Across the following data, state how many lines include the word "elsewhere". Provide the number alone.

Collection entries:
((
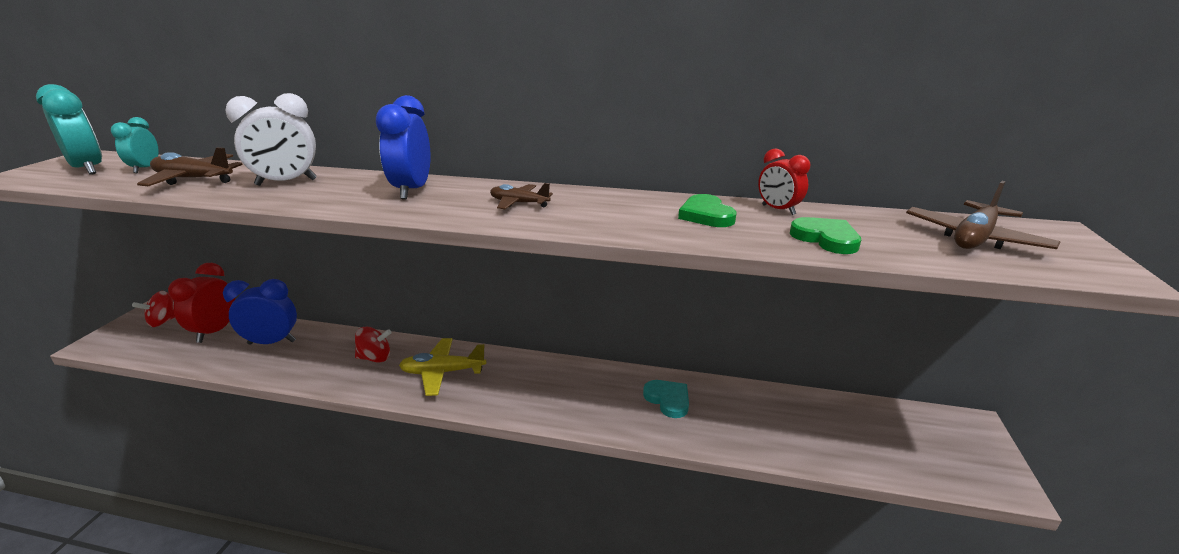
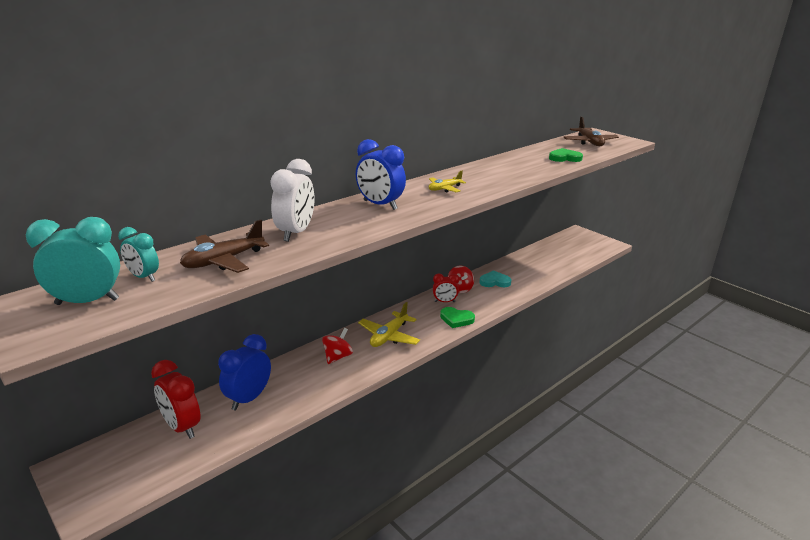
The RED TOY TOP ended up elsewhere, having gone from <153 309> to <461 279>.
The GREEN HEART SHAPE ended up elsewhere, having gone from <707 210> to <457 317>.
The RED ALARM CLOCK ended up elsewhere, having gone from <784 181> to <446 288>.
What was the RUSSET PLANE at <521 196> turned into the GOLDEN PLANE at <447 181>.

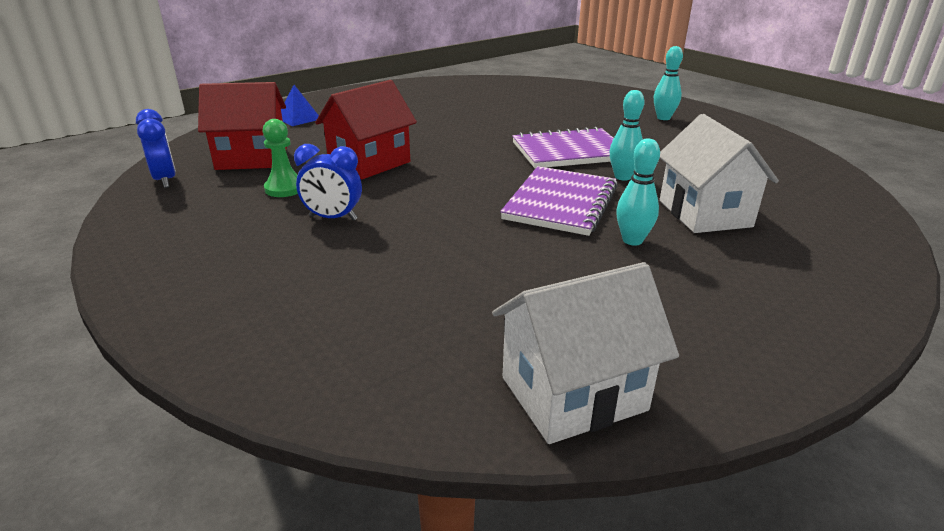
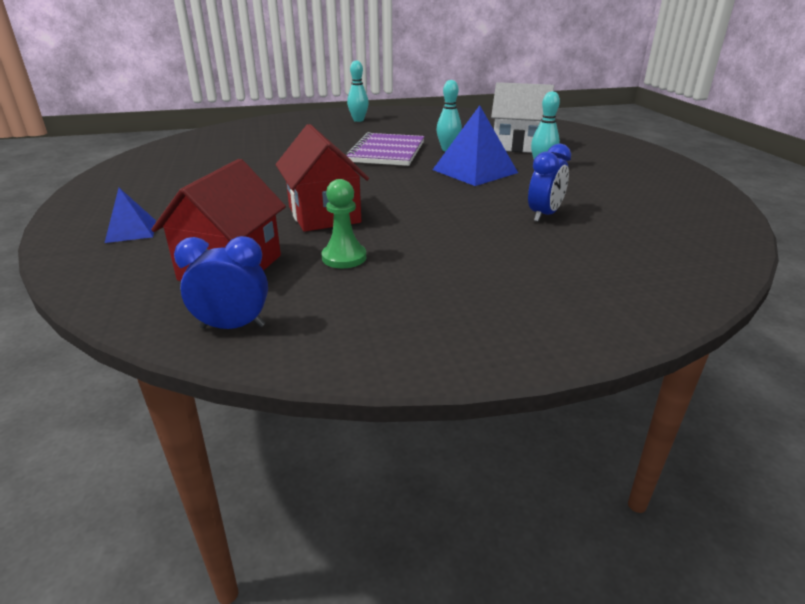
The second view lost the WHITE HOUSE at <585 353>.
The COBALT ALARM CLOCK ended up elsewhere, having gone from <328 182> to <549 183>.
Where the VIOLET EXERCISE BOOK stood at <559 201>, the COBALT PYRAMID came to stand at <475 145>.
))
Response:
4